▶ _The task_
Please transcribe the stretch of material from its start through the line containing "The distance of", without any change and with the pictures left out.

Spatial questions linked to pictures

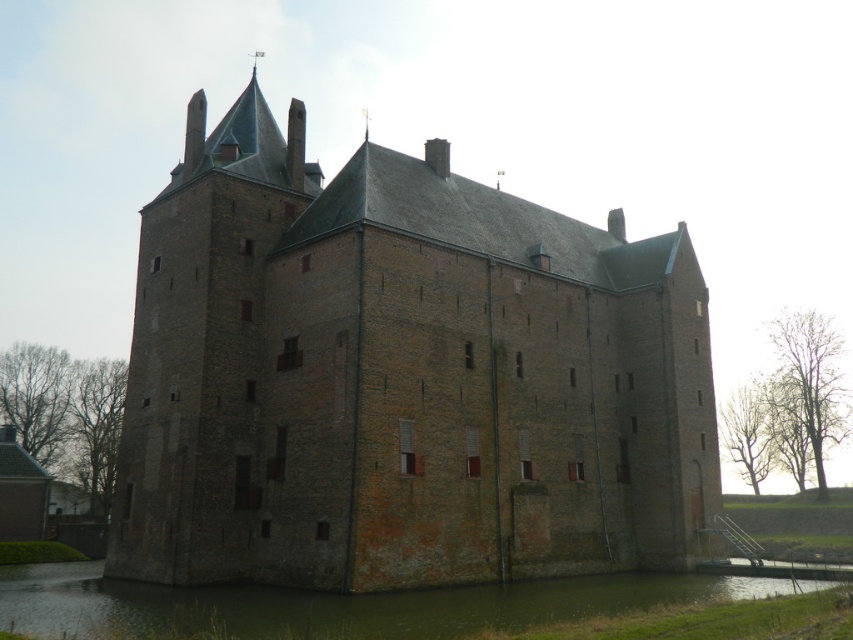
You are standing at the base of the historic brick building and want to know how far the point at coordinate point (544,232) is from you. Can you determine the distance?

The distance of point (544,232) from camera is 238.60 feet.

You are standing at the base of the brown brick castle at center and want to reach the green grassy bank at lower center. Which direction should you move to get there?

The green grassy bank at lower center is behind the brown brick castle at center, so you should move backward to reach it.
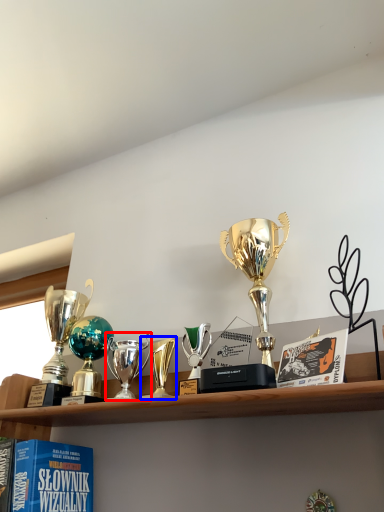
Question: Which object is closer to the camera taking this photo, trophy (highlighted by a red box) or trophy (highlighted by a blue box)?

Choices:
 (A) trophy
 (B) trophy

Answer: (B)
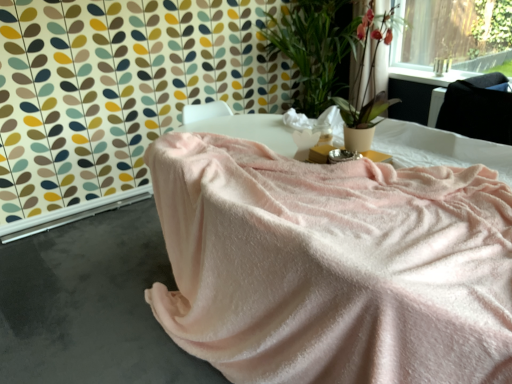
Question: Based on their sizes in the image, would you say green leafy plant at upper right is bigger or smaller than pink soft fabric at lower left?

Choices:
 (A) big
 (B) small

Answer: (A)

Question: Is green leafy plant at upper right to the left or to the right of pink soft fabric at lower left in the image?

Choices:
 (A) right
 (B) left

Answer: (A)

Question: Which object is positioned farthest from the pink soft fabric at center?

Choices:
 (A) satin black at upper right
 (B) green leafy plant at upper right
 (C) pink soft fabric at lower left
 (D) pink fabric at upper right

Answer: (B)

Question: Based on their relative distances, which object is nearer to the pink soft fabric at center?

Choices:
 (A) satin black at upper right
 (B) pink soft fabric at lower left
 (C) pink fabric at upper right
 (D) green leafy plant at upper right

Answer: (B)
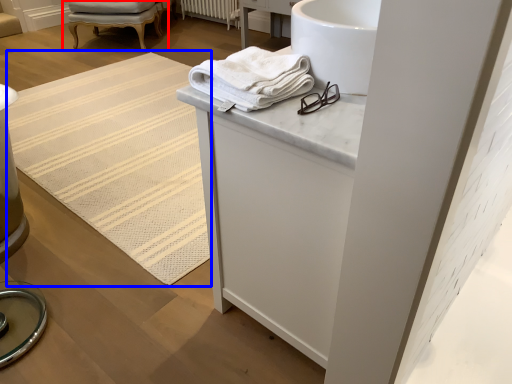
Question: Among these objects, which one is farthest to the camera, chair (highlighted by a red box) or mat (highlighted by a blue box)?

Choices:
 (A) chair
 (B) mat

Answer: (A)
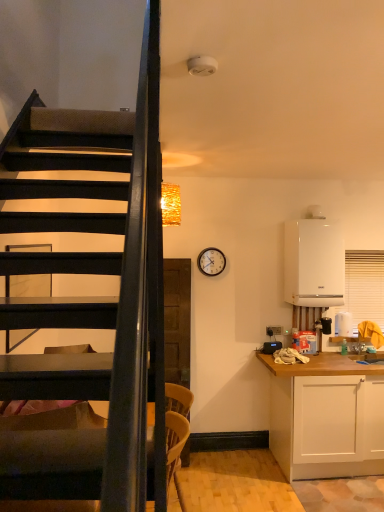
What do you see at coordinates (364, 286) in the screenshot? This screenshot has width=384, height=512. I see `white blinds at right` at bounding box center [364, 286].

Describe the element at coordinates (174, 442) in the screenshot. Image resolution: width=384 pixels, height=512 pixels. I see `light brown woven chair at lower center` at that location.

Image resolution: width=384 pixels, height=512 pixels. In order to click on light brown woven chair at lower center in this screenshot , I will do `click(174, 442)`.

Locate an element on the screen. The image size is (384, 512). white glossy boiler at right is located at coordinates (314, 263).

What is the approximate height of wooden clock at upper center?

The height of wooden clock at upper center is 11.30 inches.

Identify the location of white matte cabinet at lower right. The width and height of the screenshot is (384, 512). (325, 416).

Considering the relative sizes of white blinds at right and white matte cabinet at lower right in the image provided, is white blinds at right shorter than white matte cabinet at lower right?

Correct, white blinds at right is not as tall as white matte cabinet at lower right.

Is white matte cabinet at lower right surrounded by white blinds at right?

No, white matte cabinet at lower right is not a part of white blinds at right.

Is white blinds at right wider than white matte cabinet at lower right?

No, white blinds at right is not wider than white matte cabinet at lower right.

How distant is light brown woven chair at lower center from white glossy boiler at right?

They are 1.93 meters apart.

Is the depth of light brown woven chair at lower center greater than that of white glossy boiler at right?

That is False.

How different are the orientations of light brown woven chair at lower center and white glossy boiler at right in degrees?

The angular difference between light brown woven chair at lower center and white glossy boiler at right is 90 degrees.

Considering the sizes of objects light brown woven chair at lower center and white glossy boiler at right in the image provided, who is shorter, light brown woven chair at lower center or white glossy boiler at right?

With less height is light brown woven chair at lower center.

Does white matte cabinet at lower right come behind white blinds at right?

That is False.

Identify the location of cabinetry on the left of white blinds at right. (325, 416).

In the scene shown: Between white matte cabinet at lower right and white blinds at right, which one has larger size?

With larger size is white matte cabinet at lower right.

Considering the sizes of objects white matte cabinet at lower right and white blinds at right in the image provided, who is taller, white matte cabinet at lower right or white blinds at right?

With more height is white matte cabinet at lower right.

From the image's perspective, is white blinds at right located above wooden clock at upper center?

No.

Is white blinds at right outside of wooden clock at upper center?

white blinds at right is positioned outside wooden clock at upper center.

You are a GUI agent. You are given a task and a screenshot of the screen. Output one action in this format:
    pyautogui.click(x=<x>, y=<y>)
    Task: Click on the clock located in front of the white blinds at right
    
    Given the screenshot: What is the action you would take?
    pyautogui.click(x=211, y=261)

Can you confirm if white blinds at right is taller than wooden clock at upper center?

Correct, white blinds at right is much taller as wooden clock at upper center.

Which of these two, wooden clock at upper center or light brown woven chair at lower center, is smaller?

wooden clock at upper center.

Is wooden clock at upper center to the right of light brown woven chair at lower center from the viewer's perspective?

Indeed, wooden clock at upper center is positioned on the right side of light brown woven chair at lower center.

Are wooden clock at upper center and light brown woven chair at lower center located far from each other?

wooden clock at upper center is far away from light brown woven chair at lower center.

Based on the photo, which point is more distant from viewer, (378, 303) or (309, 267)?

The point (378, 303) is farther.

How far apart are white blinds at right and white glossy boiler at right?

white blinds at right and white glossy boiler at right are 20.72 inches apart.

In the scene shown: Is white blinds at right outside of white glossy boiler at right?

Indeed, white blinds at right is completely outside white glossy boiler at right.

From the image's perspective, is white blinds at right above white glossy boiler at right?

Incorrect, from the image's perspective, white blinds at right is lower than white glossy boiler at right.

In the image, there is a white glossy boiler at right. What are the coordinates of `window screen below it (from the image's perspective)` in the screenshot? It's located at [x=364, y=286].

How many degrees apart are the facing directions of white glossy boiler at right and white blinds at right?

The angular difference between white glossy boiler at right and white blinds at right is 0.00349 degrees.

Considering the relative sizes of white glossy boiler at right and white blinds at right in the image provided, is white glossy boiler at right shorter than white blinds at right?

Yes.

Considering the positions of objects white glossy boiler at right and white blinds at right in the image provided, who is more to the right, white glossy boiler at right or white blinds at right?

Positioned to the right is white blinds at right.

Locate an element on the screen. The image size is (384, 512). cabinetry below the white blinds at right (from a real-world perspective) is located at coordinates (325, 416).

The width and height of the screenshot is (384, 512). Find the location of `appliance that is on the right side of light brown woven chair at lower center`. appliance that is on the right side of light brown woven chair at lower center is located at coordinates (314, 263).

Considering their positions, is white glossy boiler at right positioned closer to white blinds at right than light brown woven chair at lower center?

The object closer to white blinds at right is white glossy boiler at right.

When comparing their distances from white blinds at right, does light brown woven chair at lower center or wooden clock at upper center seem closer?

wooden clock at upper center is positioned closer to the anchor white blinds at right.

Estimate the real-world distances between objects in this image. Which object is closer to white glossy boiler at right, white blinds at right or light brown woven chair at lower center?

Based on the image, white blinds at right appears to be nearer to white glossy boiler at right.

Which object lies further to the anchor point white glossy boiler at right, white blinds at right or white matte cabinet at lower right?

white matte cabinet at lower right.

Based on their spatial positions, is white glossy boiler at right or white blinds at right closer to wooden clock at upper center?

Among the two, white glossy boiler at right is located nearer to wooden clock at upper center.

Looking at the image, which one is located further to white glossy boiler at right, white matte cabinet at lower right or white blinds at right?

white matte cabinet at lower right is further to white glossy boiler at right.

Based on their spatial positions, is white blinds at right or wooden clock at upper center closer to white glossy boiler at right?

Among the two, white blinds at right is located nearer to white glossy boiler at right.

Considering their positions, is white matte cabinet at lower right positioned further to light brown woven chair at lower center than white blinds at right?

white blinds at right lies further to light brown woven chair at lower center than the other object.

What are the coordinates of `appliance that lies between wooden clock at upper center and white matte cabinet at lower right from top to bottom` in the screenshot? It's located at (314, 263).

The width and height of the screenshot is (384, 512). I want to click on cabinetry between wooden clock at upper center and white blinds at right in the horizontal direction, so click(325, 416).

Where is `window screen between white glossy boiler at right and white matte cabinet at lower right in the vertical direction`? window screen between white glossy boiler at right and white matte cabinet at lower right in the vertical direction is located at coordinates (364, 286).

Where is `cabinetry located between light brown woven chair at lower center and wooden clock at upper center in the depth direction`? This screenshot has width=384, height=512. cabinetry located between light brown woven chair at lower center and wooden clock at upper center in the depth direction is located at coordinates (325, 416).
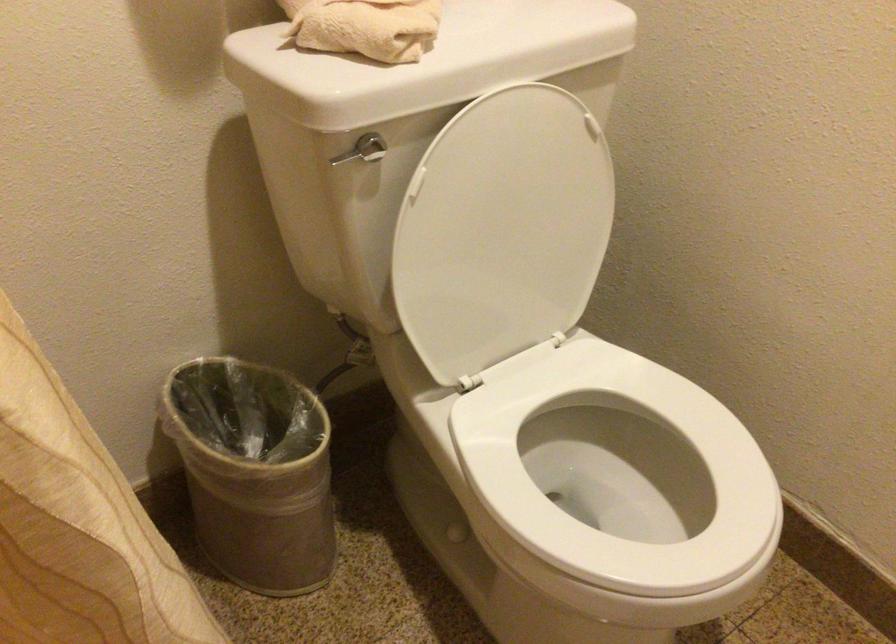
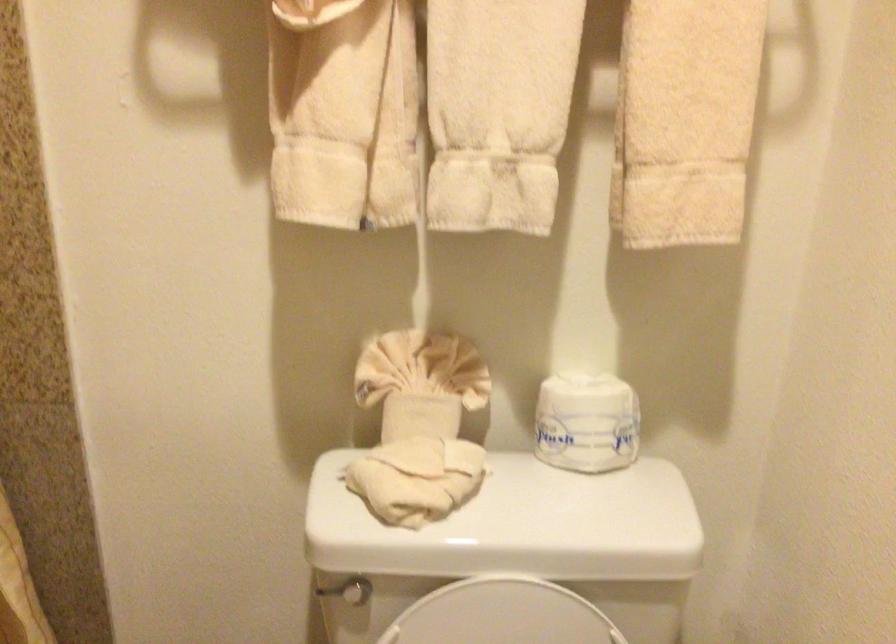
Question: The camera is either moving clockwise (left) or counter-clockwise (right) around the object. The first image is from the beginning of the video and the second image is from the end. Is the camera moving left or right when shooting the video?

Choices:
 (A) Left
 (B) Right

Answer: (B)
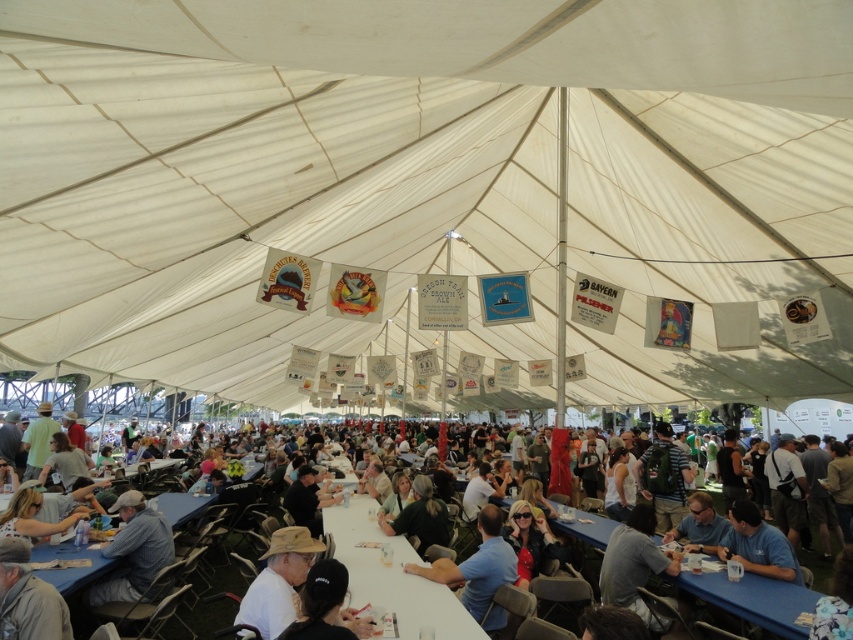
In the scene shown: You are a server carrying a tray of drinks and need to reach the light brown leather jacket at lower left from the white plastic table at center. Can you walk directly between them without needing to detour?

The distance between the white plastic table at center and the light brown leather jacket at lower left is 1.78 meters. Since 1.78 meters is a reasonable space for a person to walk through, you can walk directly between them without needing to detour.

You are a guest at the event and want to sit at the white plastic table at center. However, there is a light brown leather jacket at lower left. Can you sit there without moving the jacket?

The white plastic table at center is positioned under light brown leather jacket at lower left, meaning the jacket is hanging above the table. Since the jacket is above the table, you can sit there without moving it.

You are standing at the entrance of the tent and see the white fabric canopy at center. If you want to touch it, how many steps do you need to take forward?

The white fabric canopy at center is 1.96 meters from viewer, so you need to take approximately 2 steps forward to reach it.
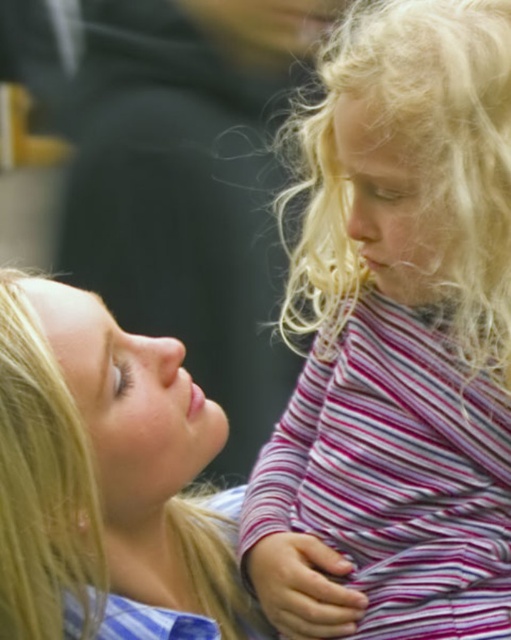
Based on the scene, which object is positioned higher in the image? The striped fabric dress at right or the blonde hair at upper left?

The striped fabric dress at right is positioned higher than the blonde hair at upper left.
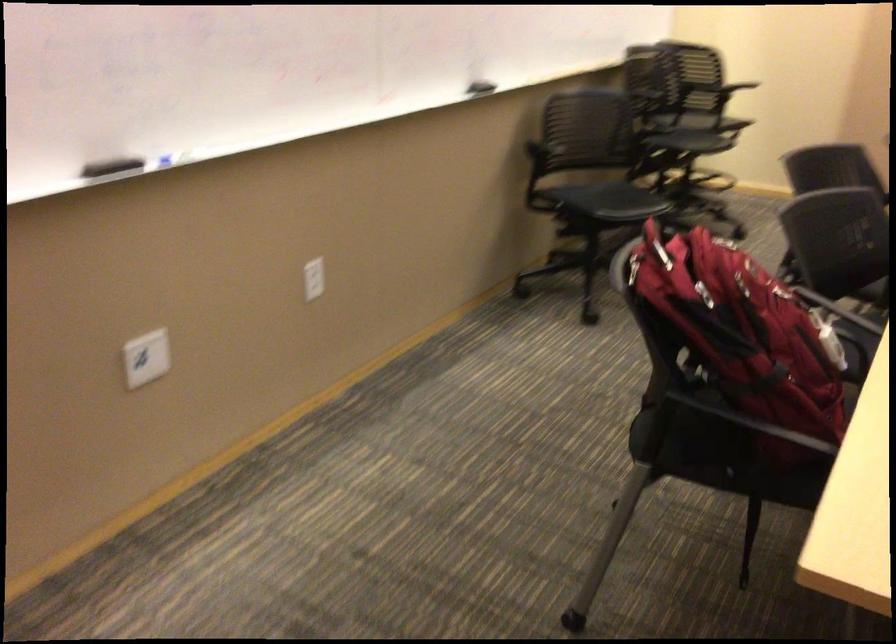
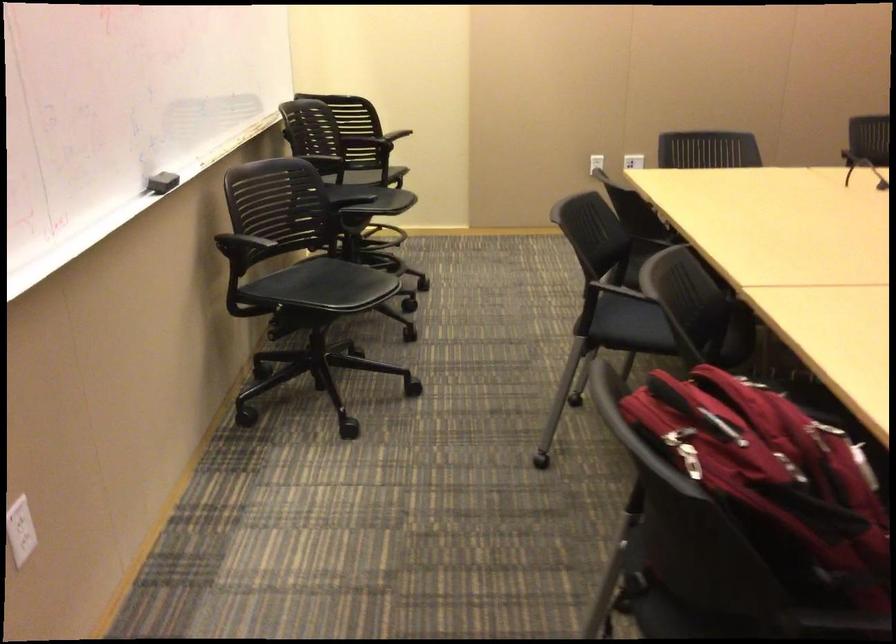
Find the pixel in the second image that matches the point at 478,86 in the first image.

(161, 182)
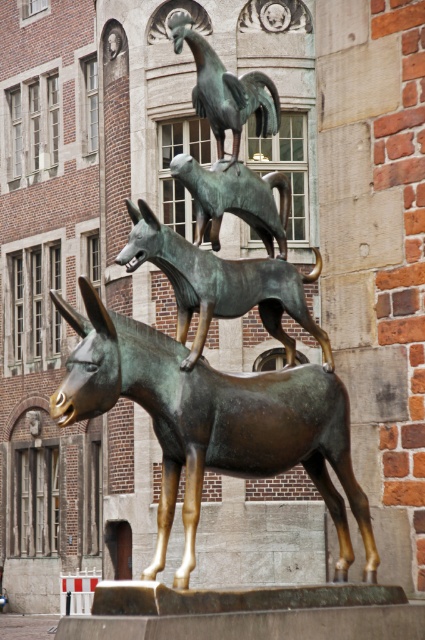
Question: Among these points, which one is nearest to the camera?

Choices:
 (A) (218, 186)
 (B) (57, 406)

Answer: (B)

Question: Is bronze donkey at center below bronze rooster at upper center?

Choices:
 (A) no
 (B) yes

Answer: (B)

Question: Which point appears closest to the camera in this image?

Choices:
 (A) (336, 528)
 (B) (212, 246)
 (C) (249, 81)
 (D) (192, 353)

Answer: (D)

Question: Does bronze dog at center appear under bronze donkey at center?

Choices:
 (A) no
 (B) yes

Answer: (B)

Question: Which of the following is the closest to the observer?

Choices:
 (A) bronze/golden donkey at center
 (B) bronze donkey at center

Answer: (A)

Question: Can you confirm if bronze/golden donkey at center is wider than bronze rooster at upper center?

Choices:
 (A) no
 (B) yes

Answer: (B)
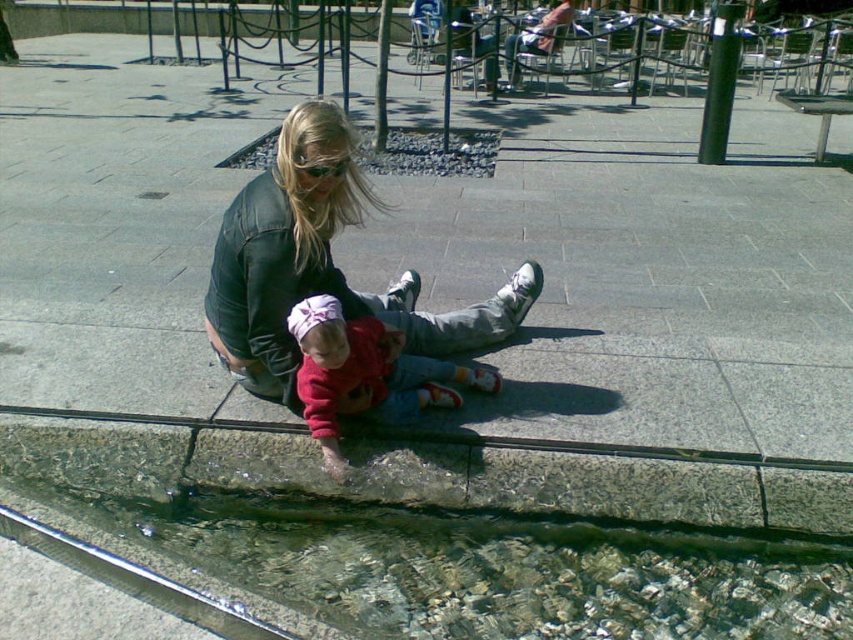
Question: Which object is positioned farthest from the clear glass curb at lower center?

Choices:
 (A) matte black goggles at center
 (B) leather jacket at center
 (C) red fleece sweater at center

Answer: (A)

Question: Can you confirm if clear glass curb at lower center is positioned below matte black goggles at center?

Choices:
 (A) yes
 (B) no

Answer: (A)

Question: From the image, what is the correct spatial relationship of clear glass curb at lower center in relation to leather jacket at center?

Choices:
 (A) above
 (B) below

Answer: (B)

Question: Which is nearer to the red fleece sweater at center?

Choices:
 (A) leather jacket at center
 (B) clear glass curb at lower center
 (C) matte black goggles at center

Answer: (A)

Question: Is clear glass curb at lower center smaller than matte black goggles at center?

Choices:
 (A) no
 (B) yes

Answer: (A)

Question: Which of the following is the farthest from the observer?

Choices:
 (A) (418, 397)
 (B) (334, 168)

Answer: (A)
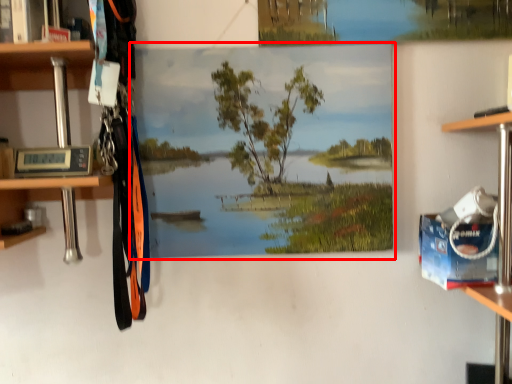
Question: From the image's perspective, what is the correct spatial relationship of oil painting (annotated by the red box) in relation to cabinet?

▶ _Final result_
You are standing at the base of the historic brick building and want to know how far the point at coordinate point (544,232) is from you. Can you determine the distance?

The distance of point (544,232) from camera is 238.60 feet.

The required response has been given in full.